## Prompt
Exact reproduction, images excluded: write out the records below.

Before-and-after object listings
....................

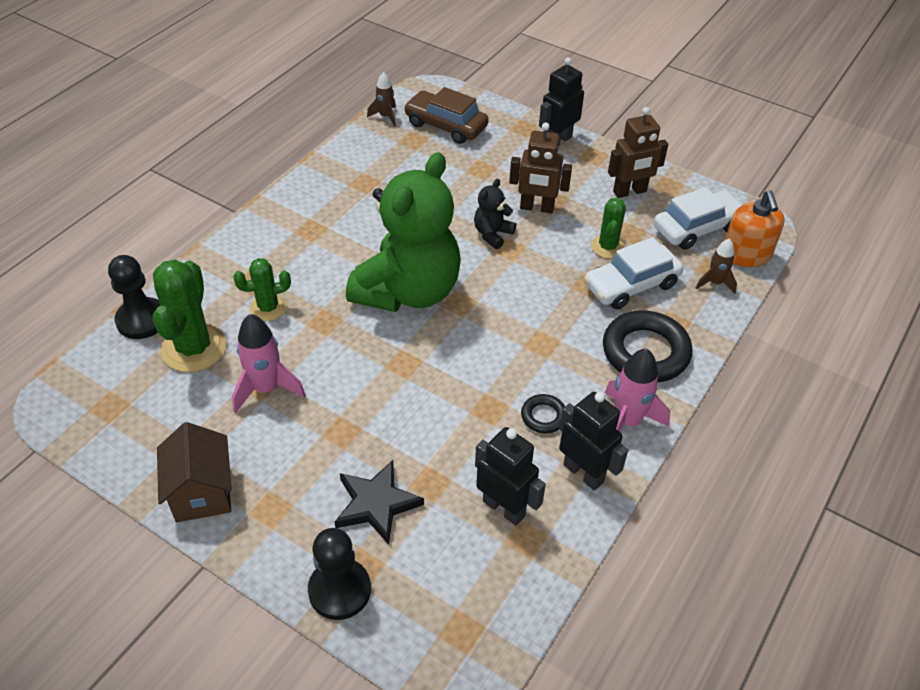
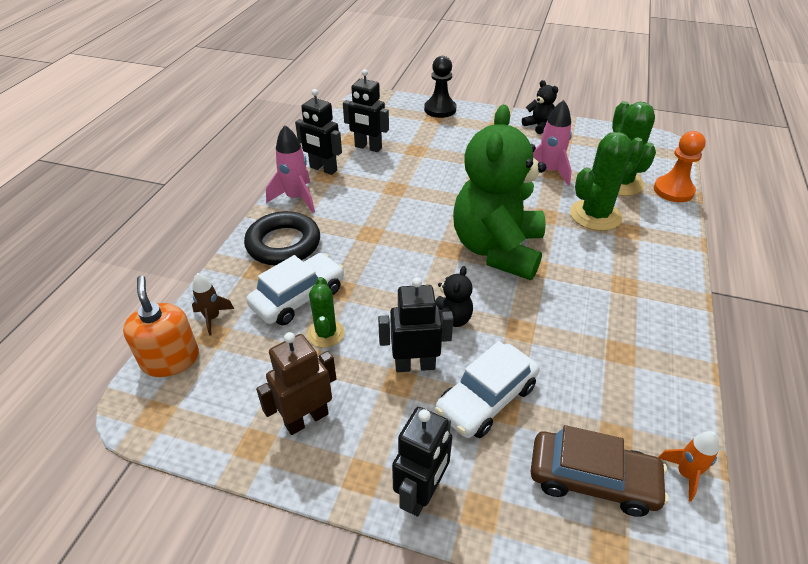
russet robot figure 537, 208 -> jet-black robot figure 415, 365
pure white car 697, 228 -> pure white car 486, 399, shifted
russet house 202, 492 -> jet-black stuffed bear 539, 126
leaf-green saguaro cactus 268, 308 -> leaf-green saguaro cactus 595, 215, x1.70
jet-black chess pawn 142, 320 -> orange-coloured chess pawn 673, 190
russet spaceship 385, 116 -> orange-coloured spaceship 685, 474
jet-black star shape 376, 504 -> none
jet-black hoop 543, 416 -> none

....................

## Response to this task
russet robot figure 537, 208 -> jet-black robot figure 415, 365
pure white car 697, 228 -> pure white car 486, 399, shifted
russet house 202, 492 -> jet-black stuffed bear 539, 126
leaf-green saguaro cactus 268, 308 -> leaf-green saguaro cactus 595, 215, x1.70
jet-black chess pawn 142, 320 -> orange-coloured chess pawn 673, 190
russet spaceship 385, 116 -> orange-coloured spaceship 685, 474
jet-black star shape 376, 504 -> none
jet-black hoop 543, 416 -> none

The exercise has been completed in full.